======== GIVEN INFORMATION

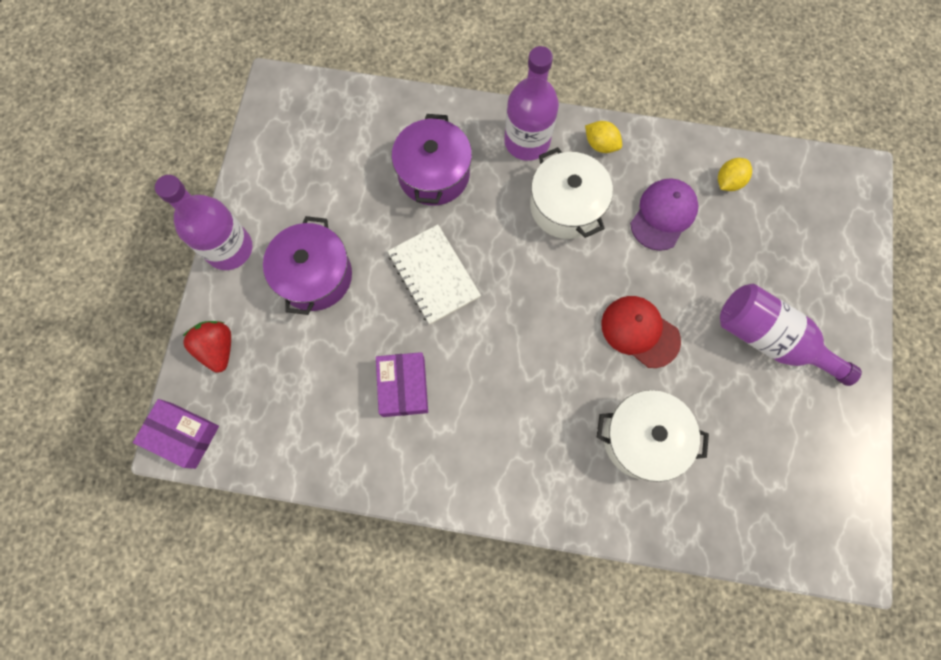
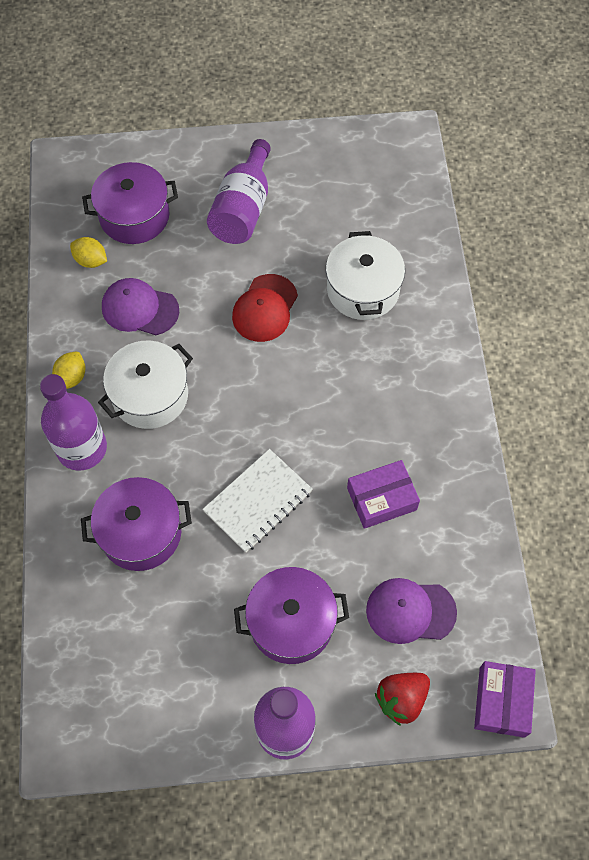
camera: 105 degrees left, 10 degrees down
(289, 380) = (410, 611): none -> purple cap
(777, 231) = (134, 216): none -> purple pot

================

- PROBLEM TO WORK ON
The result should be the listing above, restated exactly, with no pictures in it.

- SOLVED EXERCISE
camera: 105 degrees left, 10 degrees down
(289, 380) = (410, 611): none -> purple cap
(777, 231) = (134, 216): none -> purple pot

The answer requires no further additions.